What you have to do |
Output only the lines of the entries that follow, starting at the one with "SONAR pin TRIG: D10 -> D9" and running down to the one with "TEMP3 pin OUT: D0 -> D1", both included and unchanged.

Entries supplied |
========================

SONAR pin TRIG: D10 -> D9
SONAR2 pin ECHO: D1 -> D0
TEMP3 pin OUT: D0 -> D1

========================

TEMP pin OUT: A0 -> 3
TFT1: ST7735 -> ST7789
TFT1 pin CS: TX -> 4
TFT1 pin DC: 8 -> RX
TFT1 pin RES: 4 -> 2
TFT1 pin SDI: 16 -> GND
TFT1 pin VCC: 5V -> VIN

========================

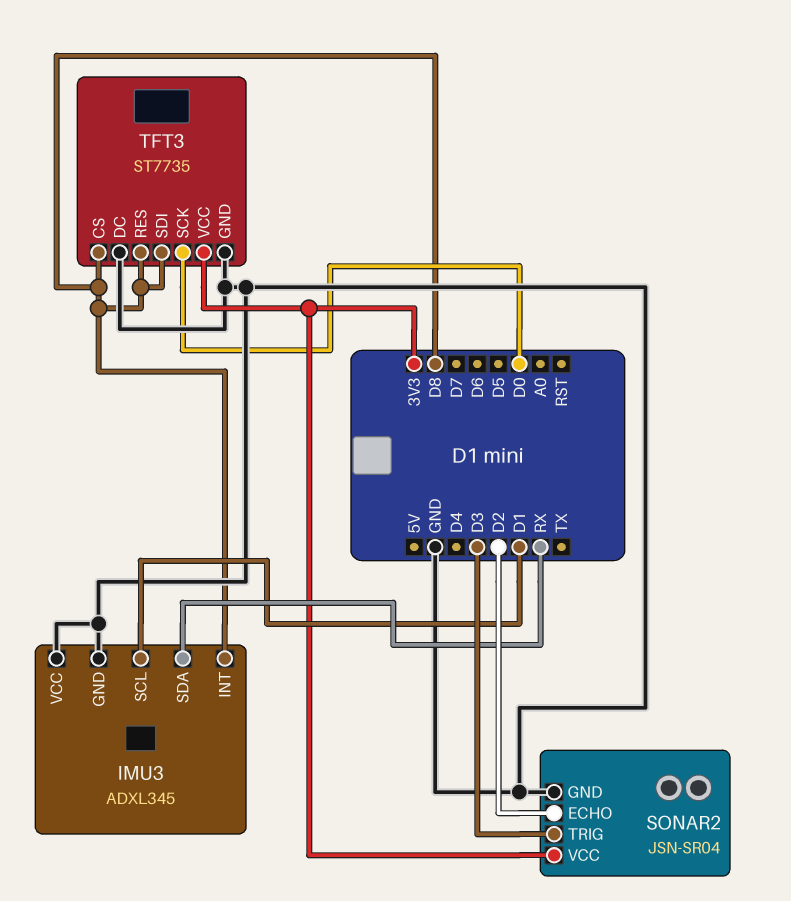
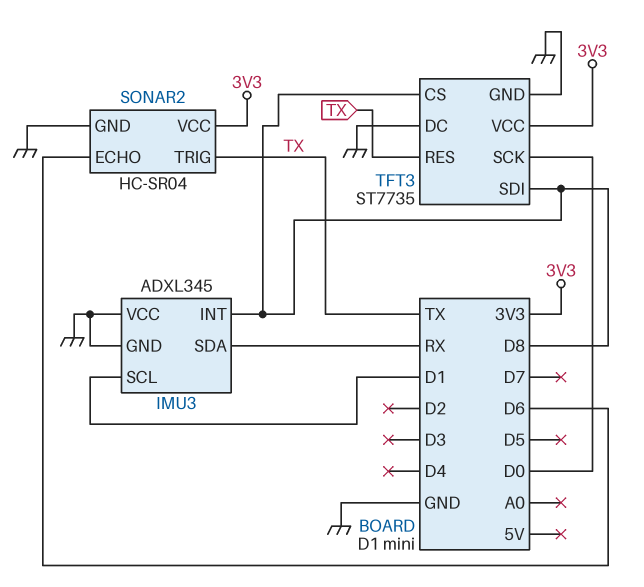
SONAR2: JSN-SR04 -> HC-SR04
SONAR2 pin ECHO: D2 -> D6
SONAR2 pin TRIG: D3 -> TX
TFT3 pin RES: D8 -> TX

========================

Exercise solution |
SONAR pin TRIG: D10 -> D9
SONAR2 pin ECHO: D1 -> D0
TEMP3 pin OUT: D0 -> D1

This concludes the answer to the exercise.